→ **DIRECTIONS FOR THIS TASK**
When you reach the line containing "none -> lime brick I8 level 1" in the entries below, repeat it and each line after it exactly until the entries end.

→ **Scene difference descriptions**

=== Section Start ===

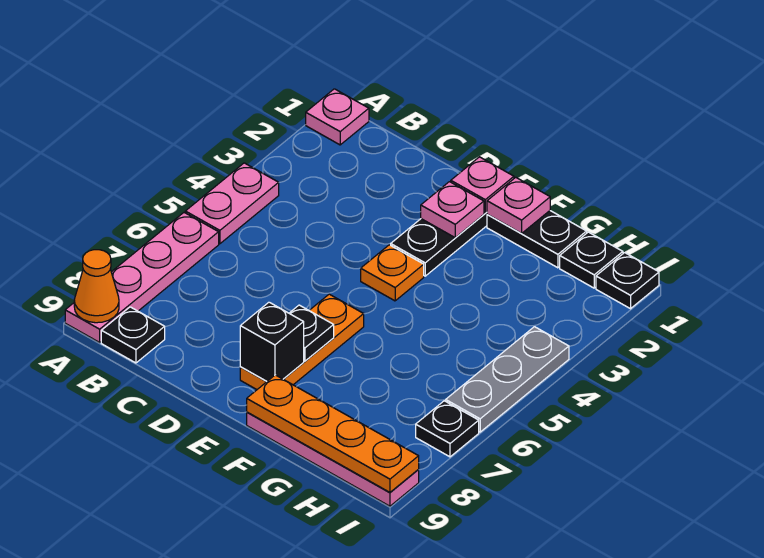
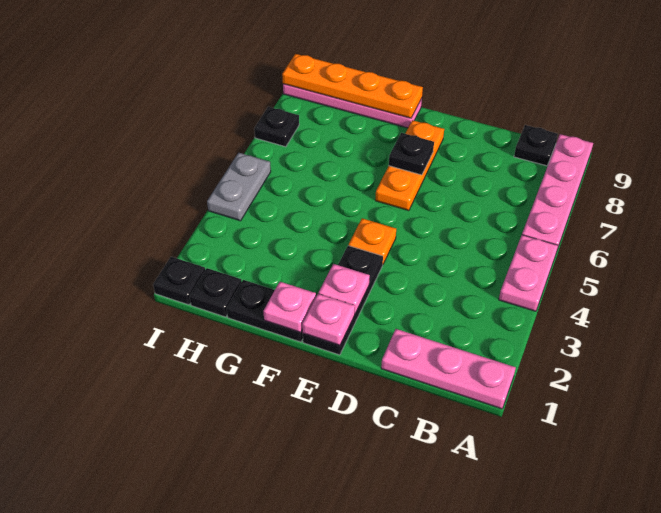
pink plate A1 level 1 -> pink plate A1:C1 level 1
orange cone A9 level 2 -> none
black brick E8 level 2 -> none
grey plate I4:I6 level 1 -> grey plate I4:I5 level 1

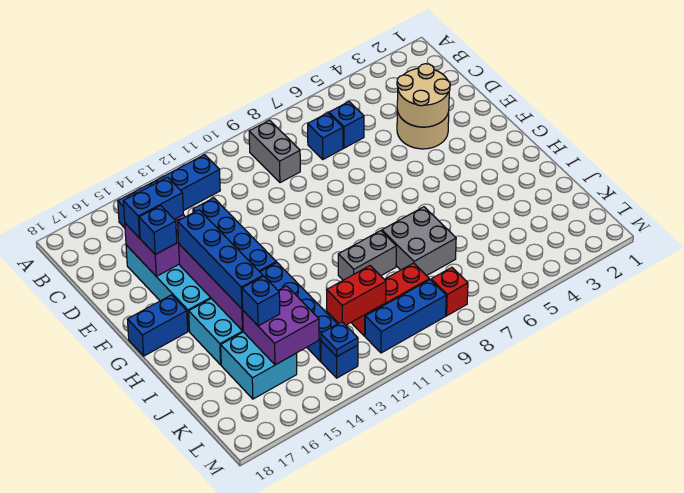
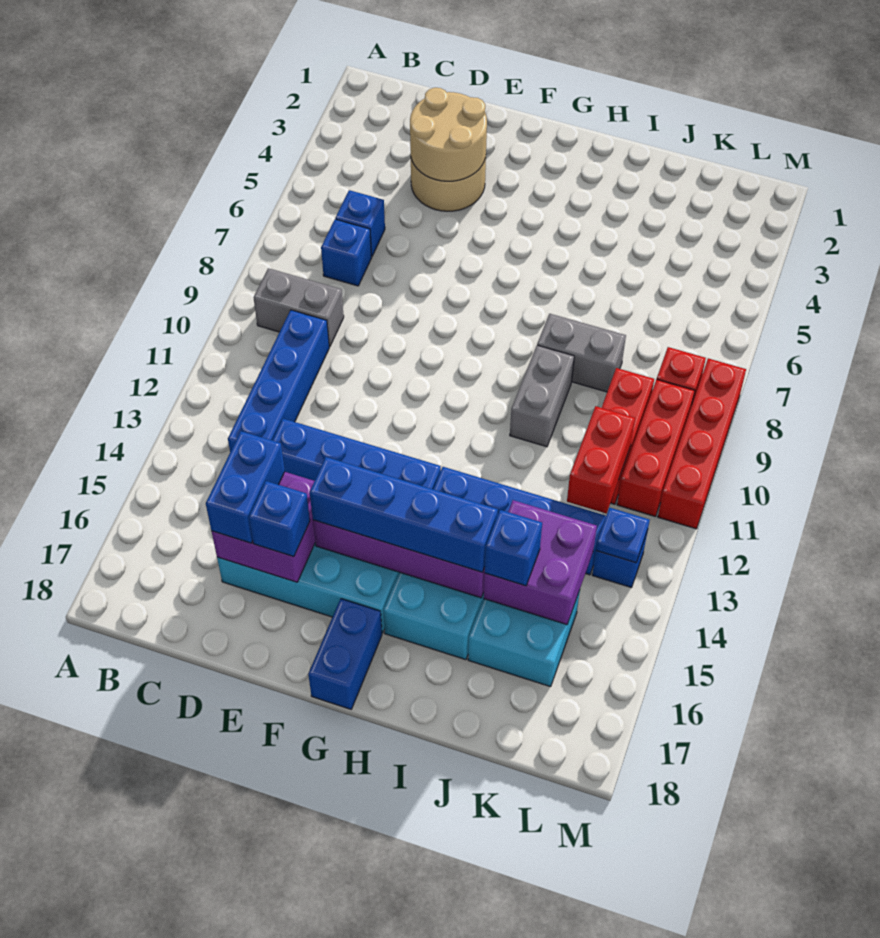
blue brick B12:B15 level 1 -> blue brick C10:C13 level 1
grey brick I7:J8 level 1 -> grey brick I8:J8 level 1
blue brick L9:L11 level 1 -> red brick L9:L11 level 1
none -> red brick M8:M11 level 1

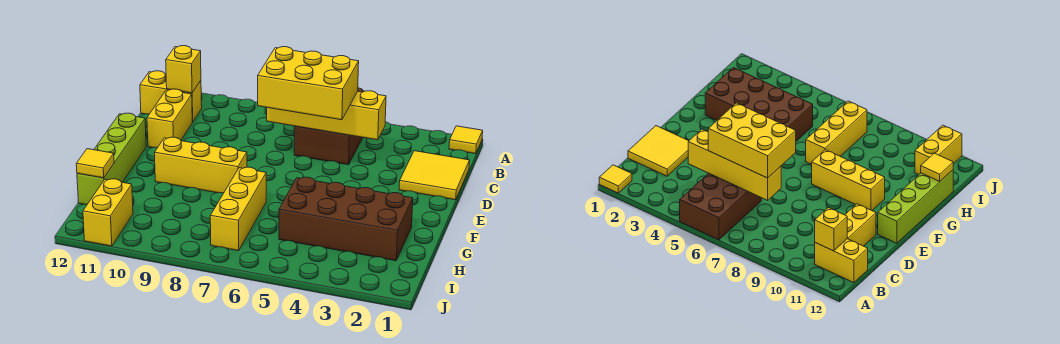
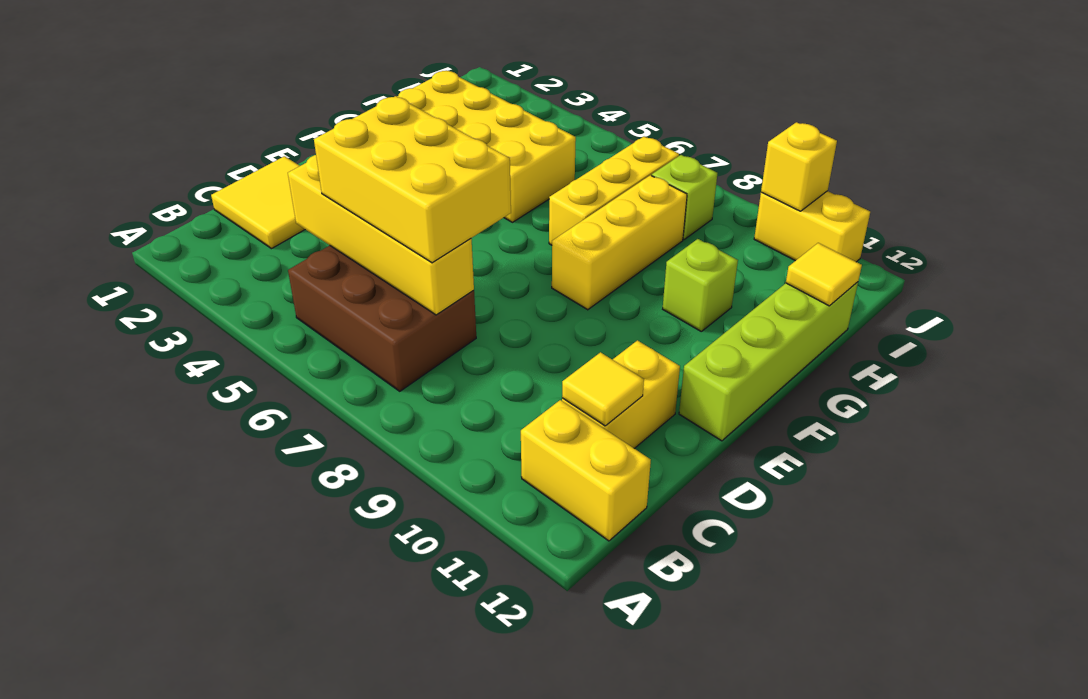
yellow tile A1 level 1 -> yellow tile C11 level 2
brown brick A5:C6 level 1 -> brown brick B5:C7 level 1
yellow brick B11 level 2 -> yellow brick J10 level 2
yellow brick F8:F10 level 1 -> yellow brick F8:H8 level 1
brown brick G2:H5 level 1 -> yellow brick G2:H5 level 1
none -> lime brick G10 level 1
none -> lime brick I8 level 1
yellow brick I11:J11 level 1 -> yellow brick J10:J11 level 1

=== Section End ===

→ **EXERCISE OUTPUT**
none -> lime brick I8 level 1
yellow brick I11:J11 level 1 -> yellow brick J10:J11 level 1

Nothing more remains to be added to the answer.